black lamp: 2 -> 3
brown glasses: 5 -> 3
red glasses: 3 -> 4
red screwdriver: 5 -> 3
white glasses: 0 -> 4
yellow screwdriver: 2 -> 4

* **What to work on**: Whenever the word "glasses" shows up in a line of the entries, copy that line.

* **Solved problem**:
brown glasses: 5 -> 3
red glasses: 3 -> 4
white glasses: 0 -> 4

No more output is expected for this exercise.